### DATA EXCERPT
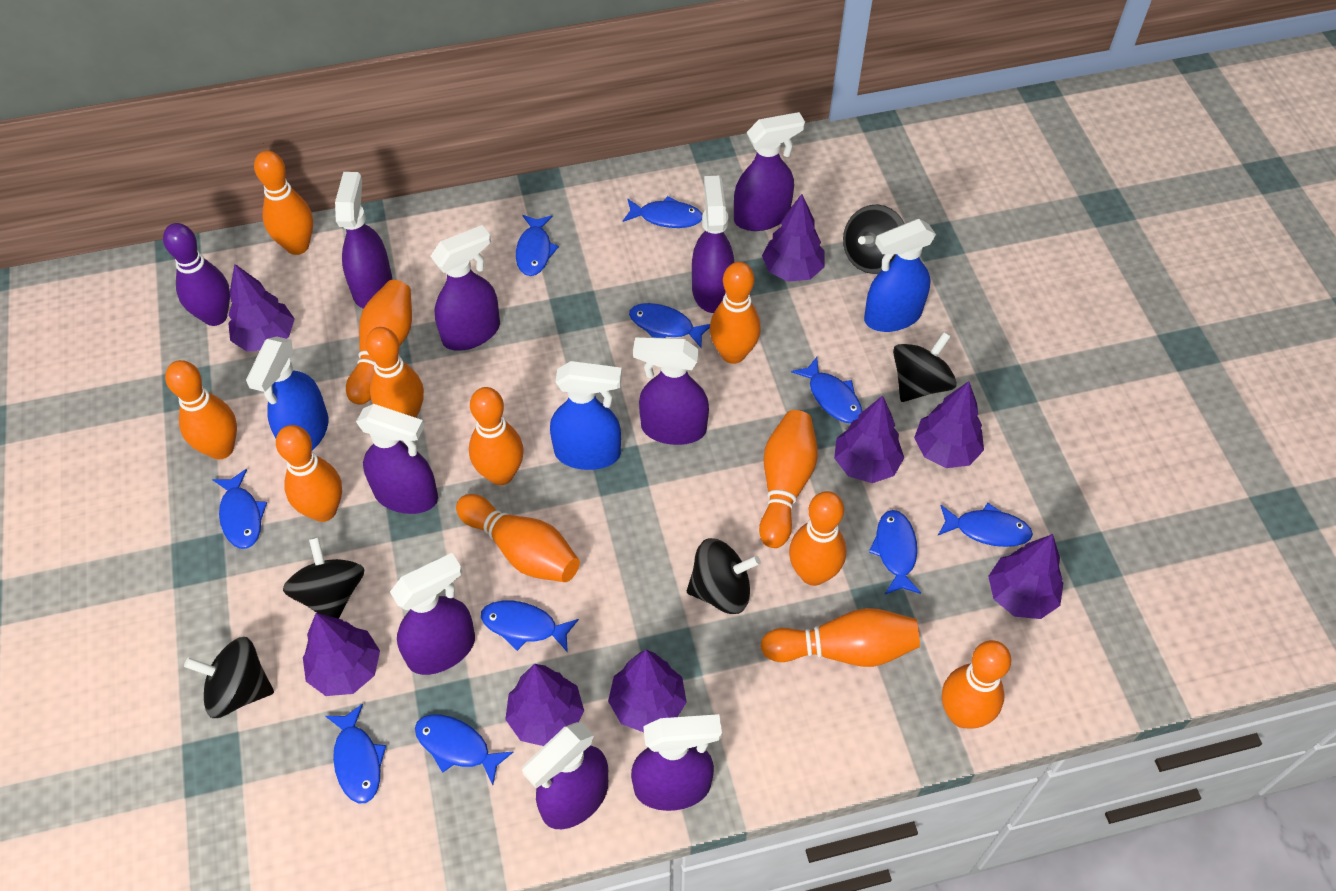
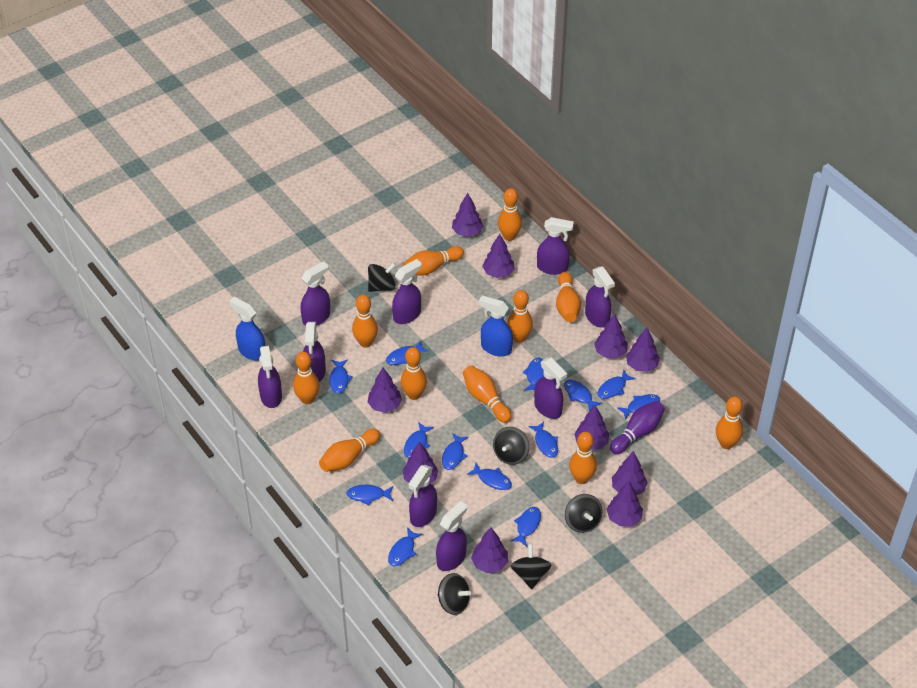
blue fish: 10 -> 13
blue spray bottle: 3 -> 2
orange bowling pin: 12 -> 11
purple tree: 8 -> 10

### INSTRUCTIONS FOR THE TASK
Repeat exactly, and only, the lines from the one containing "blue spray bottle: 3 -> 2" through the last line above.

### SOLUTION TO THIS EXERCISE
blue spray bottle: 3 -> 2
orange bowling pin: 12 -> 11
purple tree: 8 -> 10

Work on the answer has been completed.